### SOURCE RECORDS
** BEGIN **
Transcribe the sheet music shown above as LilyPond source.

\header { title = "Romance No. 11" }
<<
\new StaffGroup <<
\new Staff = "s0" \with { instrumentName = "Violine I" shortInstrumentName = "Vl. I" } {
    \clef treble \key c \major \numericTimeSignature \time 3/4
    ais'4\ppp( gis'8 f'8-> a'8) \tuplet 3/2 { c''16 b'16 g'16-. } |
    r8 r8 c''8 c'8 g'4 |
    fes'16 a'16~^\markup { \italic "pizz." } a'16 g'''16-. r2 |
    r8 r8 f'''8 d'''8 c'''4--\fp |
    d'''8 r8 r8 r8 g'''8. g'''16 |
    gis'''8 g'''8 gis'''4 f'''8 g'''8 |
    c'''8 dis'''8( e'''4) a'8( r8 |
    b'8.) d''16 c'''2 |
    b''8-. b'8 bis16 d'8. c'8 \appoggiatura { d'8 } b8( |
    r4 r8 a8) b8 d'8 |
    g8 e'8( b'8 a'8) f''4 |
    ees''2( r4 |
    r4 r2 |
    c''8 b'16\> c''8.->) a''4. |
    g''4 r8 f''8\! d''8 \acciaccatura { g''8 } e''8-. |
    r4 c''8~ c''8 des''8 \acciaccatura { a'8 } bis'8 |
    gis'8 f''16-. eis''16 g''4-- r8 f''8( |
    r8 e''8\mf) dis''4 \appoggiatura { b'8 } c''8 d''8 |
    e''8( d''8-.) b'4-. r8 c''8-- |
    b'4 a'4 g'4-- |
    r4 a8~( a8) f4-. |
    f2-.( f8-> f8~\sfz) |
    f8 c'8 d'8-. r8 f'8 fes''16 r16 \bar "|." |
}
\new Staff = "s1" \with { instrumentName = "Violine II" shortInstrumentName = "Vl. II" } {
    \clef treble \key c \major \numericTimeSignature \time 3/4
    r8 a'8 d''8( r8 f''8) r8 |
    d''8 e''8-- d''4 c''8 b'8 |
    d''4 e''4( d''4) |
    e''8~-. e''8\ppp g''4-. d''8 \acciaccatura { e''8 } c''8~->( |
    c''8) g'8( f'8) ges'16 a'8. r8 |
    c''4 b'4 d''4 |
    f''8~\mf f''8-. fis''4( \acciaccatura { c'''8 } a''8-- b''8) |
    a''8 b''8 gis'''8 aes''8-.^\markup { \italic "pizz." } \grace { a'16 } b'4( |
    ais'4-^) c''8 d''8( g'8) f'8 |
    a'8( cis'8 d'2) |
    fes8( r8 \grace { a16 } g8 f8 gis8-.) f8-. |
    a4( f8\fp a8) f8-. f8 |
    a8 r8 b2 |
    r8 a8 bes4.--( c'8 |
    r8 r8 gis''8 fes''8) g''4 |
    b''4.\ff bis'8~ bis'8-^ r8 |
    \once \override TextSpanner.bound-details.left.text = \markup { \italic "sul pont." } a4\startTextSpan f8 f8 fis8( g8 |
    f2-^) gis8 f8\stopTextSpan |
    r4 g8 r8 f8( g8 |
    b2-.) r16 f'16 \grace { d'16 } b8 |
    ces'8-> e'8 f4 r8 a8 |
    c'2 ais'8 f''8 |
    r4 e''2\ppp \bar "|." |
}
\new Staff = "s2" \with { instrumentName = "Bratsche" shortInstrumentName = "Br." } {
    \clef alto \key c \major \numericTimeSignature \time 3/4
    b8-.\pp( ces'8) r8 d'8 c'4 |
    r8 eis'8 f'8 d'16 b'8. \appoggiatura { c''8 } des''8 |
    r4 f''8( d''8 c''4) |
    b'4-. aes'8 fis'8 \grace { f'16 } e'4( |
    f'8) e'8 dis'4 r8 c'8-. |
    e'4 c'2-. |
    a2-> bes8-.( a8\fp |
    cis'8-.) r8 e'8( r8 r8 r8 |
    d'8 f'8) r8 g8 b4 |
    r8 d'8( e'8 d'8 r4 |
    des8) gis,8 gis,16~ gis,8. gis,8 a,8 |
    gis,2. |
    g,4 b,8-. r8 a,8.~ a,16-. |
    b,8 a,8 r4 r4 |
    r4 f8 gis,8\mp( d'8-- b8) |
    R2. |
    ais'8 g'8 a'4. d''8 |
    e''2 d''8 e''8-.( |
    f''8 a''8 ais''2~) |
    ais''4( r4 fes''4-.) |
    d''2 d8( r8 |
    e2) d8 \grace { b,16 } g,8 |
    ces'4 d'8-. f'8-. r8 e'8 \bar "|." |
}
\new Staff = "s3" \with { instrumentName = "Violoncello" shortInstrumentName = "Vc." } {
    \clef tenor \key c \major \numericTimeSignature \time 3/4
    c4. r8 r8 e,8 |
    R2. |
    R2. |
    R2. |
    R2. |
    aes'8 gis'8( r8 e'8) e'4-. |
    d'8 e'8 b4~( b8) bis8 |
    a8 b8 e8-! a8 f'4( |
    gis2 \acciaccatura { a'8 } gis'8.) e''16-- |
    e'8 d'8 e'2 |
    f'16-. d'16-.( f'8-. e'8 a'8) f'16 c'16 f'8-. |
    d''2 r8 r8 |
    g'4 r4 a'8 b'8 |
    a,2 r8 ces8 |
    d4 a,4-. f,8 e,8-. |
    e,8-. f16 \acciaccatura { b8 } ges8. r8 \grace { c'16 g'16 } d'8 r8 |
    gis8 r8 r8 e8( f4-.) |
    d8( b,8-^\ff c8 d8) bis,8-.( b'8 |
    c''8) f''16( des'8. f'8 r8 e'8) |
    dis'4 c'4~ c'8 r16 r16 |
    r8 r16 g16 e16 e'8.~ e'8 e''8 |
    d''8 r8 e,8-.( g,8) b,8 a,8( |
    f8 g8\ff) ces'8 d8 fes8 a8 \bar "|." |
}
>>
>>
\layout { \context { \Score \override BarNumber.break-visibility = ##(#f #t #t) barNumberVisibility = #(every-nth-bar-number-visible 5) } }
** END **
### THE EXERCISE
Count the lines above that contain the string "clef", treating uppercase and lowercase as different, and give only the number.

### RESPONSE
4